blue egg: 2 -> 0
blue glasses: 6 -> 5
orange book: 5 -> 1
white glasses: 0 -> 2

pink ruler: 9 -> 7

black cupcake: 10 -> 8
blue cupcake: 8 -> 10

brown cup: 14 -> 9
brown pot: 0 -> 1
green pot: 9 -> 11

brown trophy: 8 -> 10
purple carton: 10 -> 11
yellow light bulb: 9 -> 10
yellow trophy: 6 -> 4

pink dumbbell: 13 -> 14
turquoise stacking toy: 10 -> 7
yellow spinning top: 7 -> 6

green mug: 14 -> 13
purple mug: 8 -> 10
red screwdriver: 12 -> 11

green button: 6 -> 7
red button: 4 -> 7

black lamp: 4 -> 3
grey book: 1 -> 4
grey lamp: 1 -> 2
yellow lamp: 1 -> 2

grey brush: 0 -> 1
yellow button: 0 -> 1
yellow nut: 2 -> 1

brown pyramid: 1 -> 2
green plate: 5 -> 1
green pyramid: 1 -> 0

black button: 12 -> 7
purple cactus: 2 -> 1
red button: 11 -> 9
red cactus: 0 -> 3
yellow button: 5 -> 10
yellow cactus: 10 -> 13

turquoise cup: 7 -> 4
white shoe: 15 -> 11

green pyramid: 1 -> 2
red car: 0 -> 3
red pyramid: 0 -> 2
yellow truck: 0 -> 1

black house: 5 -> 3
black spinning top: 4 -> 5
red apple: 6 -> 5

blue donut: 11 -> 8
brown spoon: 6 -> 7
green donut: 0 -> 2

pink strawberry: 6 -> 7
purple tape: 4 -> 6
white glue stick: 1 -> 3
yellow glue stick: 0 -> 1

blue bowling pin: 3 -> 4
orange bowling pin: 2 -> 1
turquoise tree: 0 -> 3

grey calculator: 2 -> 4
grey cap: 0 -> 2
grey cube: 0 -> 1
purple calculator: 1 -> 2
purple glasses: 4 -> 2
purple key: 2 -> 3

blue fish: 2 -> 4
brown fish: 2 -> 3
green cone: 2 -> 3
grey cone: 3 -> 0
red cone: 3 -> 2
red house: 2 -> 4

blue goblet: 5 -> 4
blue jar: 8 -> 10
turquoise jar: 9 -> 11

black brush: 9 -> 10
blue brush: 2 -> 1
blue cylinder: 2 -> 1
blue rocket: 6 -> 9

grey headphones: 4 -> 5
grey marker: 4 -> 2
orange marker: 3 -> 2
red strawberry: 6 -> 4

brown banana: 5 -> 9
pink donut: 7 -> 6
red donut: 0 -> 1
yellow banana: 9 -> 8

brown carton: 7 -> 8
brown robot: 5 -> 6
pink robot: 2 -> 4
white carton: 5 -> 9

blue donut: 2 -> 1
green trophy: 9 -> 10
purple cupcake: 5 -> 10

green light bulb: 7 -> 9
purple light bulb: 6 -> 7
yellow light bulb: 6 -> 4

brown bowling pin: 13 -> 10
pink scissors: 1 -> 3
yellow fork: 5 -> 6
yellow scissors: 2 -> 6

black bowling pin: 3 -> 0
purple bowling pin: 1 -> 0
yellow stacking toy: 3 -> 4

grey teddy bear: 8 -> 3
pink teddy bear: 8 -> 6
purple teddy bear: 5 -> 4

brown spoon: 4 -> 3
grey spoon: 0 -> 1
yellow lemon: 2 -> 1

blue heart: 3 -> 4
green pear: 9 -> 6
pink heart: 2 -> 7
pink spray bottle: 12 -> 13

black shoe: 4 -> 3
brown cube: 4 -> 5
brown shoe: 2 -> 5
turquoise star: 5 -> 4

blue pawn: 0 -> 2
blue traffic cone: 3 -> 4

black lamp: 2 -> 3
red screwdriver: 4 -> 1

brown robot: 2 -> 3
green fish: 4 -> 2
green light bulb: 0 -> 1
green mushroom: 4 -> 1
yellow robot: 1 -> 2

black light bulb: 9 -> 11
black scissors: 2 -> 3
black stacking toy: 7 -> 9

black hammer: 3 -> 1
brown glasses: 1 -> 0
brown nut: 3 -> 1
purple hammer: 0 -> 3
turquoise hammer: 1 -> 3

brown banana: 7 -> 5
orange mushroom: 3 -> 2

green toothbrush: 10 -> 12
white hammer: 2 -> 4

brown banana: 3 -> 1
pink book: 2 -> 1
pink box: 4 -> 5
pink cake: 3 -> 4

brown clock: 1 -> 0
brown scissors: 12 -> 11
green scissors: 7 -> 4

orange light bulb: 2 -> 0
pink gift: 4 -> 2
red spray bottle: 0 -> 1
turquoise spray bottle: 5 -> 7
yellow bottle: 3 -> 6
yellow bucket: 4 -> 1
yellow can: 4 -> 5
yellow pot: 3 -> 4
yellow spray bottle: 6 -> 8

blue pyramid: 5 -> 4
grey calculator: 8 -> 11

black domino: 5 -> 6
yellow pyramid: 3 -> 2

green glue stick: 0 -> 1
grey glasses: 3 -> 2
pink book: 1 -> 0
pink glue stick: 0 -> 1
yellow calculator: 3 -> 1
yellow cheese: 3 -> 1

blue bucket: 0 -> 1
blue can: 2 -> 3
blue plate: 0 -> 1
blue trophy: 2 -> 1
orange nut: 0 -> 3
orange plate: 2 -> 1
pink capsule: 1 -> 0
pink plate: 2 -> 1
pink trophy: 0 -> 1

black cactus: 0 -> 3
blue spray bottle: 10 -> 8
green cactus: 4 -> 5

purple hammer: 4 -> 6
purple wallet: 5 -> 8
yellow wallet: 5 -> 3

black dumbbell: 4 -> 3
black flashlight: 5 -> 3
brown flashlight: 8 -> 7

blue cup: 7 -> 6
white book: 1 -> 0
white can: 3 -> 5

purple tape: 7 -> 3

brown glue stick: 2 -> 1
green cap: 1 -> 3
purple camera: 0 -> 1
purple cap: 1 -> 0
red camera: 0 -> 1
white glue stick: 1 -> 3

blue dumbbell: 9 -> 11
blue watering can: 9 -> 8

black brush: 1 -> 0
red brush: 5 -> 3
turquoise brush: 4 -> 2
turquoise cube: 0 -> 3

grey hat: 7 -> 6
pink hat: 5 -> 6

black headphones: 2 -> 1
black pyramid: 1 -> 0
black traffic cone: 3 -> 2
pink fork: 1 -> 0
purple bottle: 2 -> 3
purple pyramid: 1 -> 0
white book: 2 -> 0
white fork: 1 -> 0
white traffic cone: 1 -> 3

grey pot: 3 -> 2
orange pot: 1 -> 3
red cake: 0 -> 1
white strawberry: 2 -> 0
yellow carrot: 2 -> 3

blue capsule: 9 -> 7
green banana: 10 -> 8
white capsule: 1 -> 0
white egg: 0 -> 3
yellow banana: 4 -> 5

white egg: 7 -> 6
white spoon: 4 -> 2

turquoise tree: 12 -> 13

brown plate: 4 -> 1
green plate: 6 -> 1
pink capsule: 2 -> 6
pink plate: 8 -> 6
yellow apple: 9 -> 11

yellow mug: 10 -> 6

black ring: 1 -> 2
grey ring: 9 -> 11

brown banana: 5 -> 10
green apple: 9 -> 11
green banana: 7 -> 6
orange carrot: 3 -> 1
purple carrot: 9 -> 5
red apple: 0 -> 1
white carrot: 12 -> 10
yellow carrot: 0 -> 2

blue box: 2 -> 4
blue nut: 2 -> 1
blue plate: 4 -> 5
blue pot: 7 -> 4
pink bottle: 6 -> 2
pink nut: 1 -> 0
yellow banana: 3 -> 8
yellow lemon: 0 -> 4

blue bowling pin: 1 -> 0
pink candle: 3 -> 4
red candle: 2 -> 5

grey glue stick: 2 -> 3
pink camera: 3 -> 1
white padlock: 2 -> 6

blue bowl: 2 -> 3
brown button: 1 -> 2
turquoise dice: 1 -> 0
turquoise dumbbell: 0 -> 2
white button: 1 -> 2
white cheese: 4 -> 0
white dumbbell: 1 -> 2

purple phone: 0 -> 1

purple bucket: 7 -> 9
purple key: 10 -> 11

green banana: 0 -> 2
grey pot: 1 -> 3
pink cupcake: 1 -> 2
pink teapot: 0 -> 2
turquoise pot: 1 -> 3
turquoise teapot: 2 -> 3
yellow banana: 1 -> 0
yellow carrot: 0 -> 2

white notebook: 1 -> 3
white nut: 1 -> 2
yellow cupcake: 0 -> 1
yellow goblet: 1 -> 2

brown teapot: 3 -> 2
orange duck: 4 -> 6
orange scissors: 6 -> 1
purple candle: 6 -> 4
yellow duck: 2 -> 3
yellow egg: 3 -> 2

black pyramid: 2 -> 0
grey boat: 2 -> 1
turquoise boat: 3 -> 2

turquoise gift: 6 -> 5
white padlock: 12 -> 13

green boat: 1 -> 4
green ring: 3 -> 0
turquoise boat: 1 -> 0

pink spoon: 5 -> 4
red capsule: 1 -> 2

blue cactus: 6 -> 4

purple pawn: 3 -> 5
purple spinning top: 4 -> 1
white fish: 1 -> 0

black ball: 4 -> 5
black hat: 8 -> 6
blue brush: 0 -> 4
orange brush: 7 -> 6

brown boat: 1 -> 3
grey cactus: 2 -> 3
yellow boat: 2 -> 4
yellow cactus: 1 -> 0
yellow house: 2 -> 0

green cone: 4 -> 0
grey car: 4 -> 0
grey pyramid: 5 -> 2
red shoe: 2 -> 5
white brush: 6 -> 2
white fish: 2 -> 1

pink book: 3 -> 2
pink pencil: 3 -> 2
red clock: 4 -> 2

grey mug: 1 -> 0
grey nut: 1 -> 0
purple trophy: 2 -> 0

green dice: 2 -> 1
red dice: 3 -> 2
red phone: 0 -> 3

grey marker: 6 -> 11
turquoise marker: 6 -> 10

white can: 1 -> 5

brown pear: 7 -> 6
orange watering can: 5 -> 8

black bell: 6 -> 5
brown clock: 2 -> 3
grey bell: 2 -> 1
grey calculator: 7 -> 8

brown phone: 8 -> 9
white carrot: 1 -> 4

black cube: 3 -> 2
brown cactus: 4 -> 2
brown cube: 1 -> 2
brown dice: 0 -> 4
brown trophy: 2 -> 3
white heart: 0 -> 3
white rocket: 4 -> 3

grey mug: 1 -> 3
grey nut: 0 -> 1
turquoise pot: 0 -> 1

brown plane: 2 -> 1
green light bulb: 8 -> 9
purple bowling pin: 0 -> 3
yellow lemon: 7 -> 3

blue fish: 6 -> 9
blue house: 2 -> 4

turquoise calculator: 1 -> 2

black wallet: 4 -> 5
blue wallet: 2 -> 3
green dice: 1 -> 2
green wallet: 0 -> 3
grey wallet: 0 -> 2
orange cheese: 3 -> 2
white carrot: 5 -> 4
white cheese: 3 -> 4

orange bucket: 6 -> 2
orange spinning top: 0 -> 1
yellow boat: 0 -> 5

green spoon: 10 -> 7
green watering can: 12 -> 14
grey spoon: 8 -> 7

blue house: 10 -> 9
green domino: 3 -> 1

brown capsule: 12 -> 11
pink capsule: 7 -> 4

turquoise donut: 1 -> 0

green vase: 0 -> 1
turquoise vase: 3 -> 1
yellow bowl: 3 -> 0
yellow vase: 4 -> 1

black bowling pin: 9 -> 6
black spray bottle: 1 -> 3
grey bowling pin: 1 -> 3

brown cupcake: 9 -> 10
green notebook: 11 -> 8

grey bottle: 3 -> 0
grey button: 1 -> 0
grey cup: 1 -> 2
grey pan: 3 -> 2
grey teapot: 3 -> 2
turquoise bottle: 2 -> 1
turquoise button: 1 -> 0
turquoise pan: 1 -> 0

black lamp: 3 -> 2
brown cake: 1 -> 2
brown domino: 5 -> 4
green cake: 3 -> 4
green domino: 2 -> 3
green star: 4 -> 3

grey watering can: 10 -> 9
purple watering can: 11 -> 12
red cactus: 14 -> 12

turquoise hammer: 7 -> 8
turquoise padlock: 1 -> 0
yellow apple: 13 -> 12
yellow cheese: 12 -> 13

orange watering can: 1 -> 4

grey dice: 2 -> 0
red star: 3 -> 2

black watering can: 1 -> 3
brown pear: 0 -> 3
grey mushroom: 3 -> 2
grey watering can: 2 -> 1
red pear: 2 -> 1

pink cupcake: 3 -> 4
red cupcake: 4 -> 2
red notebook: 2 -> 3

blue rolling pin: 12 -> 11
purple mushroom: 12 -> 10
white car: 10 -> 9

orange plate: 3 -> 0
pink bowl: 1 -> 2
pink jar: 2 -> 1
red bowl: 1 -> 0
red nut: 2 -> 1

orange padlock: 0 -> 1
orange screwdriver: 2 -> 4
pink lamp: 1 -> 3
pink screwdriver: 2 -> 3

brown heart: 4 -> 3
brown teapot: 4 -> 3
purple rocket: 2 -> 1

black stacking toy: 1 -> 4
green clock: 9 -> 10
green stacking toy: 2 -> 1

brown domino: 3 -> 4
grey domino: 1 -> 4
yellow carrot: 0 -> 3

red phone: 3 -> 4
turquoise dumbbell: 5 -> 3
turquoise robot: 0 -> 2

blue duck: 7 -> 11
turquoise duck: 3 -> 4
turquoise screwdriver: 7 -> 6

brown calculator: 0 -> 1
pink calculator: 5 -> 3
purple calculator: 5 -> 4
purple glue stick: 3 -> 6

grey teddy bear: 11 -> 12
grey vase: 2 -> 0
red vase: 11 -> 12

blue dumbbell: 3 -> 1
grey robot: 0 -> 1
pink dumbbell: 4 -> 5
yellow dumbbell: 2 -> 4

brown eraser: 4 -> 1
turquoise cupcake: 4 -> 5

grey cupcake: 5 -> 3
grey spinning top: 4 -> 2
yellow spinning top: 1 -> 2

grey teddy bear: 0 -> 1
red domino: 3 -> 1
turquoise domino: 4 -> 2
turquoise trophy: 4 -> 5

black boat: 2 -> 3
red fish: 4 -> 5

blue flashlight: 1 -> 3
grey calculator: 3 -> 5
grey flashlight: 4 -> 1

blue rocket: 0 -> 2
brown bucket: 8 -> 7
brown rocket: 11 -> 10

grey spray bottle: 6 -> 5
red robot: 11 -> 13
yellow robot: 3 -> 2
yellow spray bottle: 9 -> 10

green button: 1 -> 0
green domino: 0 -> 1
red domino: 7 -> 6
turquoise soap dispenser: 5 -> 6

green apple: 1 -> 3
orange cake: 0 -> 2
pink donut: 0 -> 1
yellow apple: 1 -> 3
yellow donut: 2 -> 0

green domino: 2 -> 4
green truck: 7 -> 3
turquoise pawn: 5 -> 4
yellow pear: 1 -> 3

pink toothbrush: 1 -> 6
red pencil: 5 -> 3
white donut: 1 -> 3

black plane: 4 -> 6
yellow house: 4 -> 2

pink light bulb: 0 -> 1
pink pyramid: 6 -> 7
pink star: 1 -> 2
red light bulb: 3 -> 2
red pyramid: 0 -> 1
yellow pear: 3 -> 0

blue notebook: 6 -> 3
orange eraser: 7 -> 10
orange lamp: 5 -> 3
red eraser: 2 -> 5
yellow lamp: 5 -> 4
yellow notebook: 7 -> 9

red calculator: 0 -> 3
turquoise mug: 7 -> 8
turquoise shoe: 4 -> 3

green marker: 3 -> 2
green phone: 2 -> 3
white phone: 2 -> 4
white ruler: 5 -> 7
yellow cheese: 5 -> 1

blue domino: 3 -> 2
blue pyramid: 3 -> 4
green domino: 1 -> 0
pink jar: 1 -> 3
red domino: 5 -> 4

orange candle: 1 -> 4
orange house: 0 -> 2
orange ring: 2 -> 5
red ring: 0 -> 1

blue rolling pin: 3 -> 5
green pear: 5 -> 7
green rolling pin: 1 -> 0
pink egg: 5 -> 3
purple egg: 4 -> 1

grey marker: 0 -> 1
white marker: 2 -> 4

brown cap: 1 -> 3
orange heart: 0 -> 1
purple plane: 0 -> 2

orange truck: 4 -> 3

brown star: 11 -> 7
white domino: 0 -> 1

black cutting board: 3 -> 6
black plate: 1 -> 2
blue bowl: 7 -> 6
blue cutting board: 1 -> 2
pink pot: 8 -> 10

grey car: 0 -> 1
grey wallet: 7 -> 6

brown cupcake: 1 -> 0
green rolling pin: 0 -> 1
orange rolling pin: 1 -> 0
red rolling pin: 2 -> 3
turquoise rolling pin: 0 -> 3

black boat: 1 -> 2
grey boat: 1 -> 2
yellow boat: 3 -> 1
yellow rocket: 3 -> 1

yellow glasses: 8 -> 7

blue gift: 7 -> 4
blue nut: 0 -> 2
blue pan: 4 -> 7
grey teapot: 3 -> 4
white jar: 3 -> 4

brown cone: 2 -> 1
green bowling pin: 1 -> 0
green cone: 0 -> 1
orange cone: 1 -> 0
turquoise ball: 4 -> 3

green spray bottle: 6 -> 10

**Exercise aim:**
The answer must consist of every line above that holds the string "banana", copied exactly.

**Output:**
brown banana: 5 -> 9
yellow banana: 9 -> 8
brown banana: 7 -> 5
brown banana: 3 -> 1
green banana: 10 -> 8
yellow banana: 4 -> 5
brown banana: 5 -> 10
green banana: 7 -> 6
yellow banana: 3 -> 8
green banana: 0 -> 2
yellow banana: 1 -> 0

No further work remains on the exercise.